▶ _Goal of the exercise_
Each line of the data below that carries the word "STEPPER" needs to be copied.

▶ _Information_
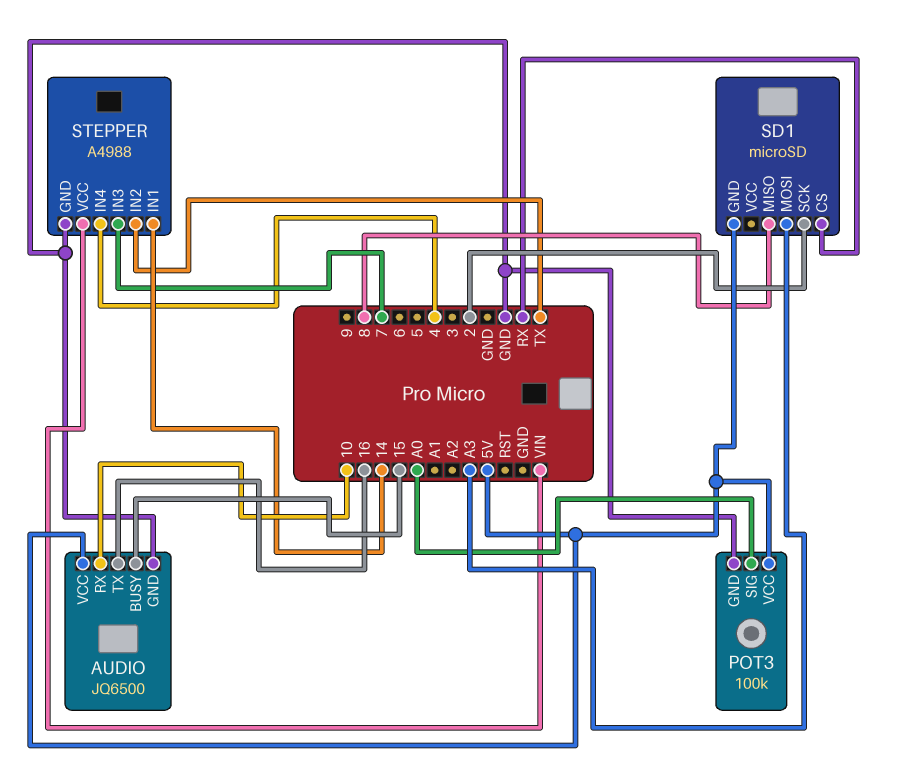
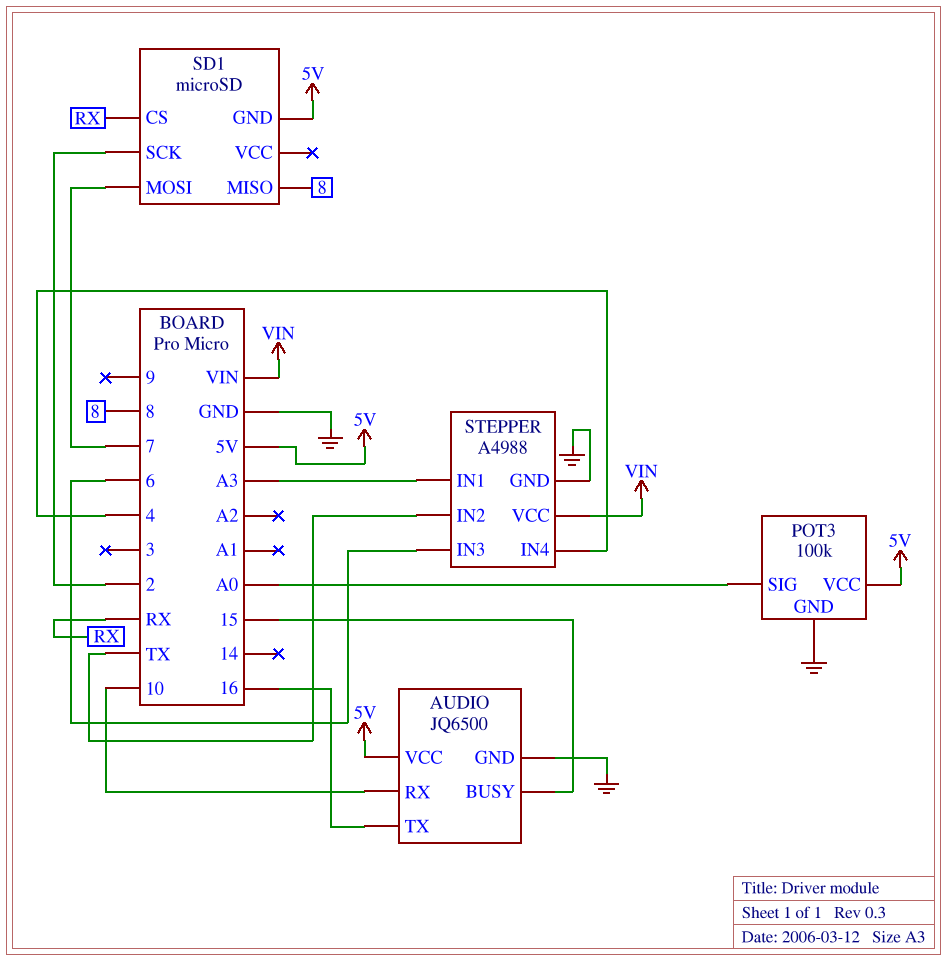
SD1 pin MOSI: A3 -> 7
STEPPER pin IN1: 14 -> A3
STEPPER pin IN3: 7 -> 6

---

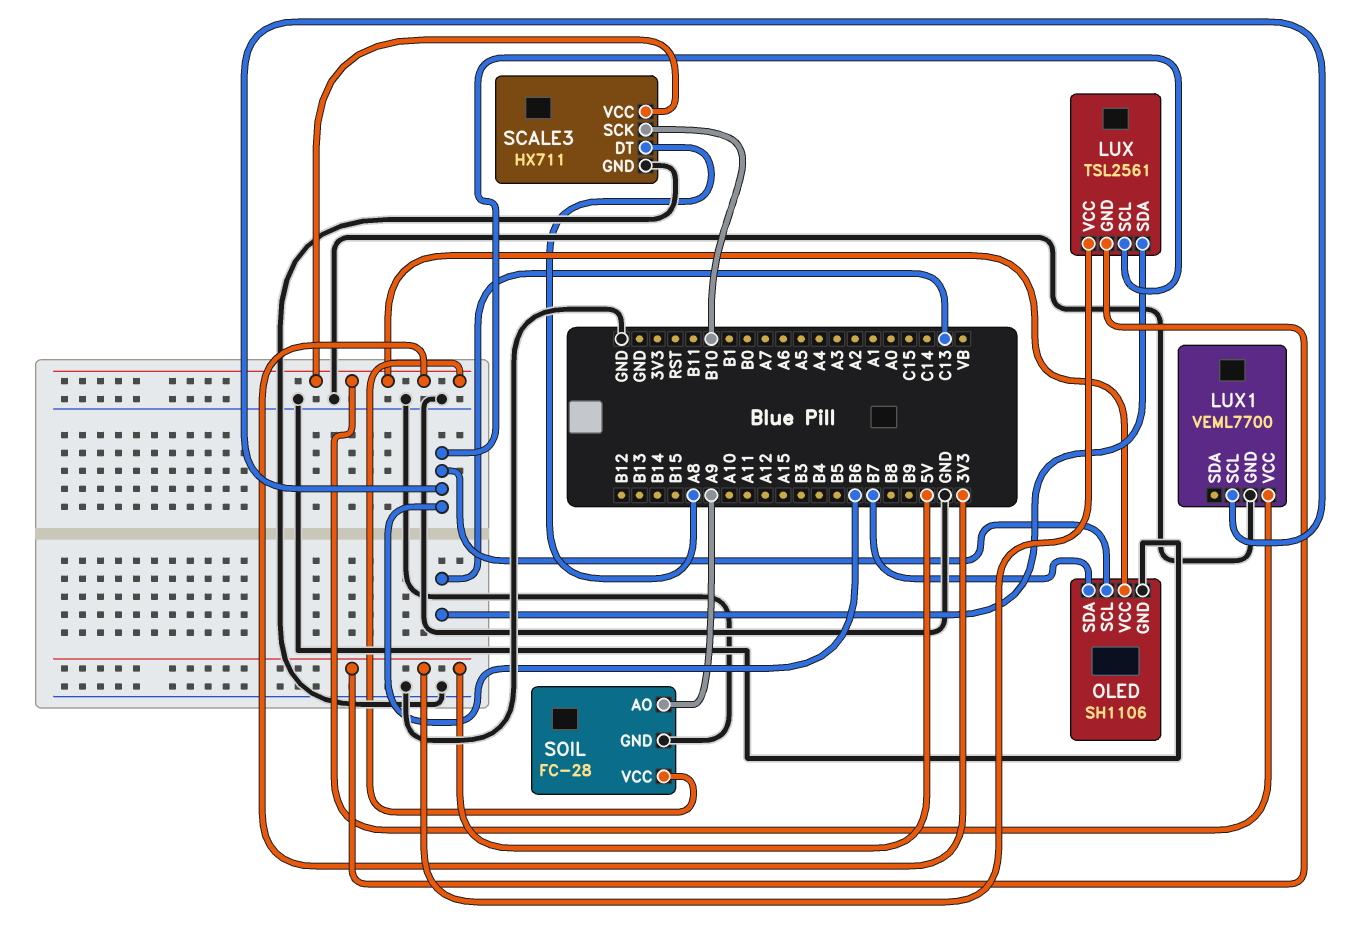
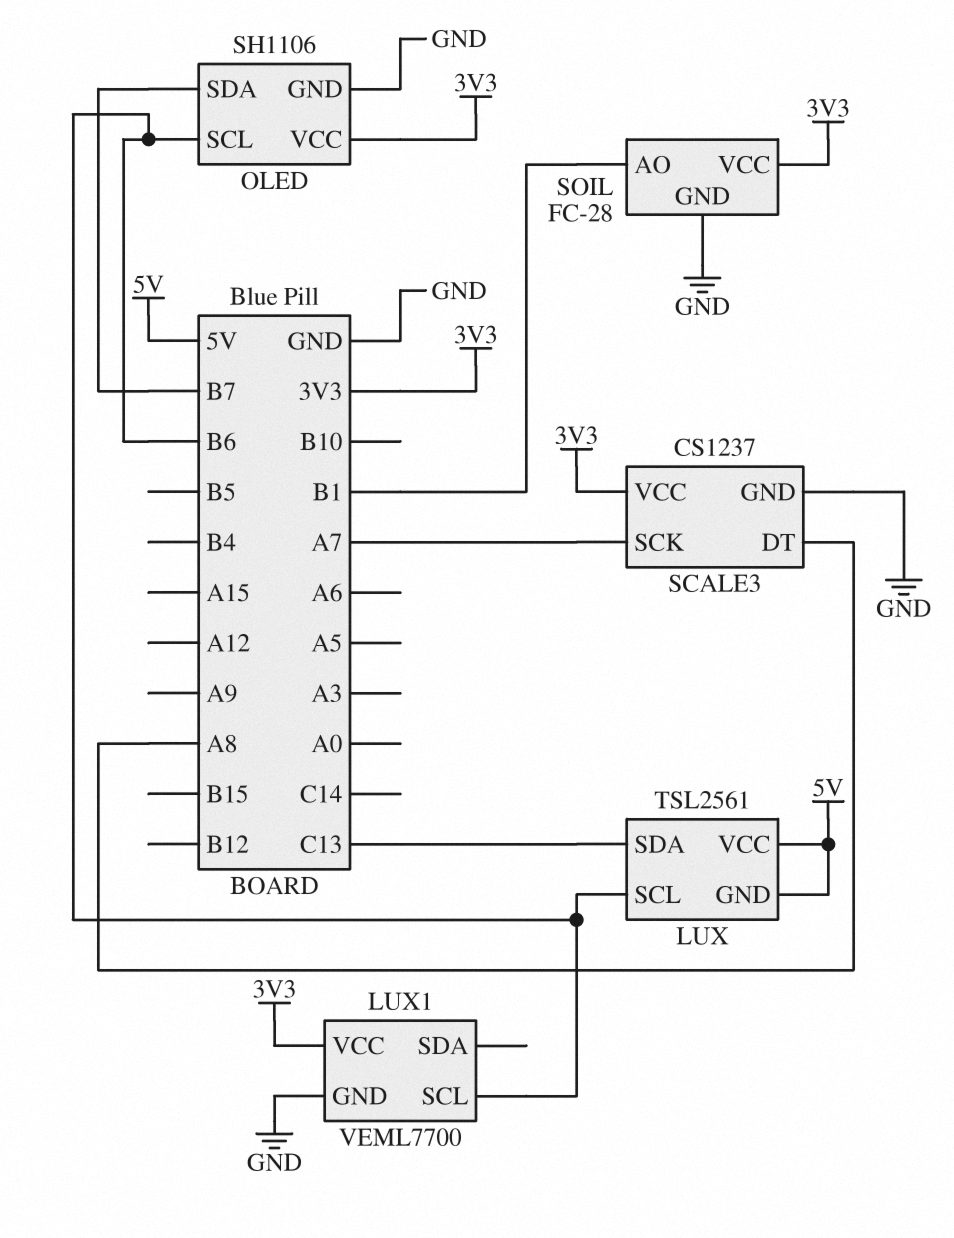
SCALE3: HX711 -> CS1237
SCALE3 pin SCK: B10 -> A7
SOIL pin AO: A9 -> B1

...

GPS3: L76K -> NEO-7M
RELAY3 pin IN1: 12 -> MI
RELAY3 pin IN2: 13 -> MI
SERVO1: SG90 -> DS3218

▶ _Response to the exercise_
STEPPER pin IN1: 14 -> A3
STEPPER pin IN3: 7 -> 6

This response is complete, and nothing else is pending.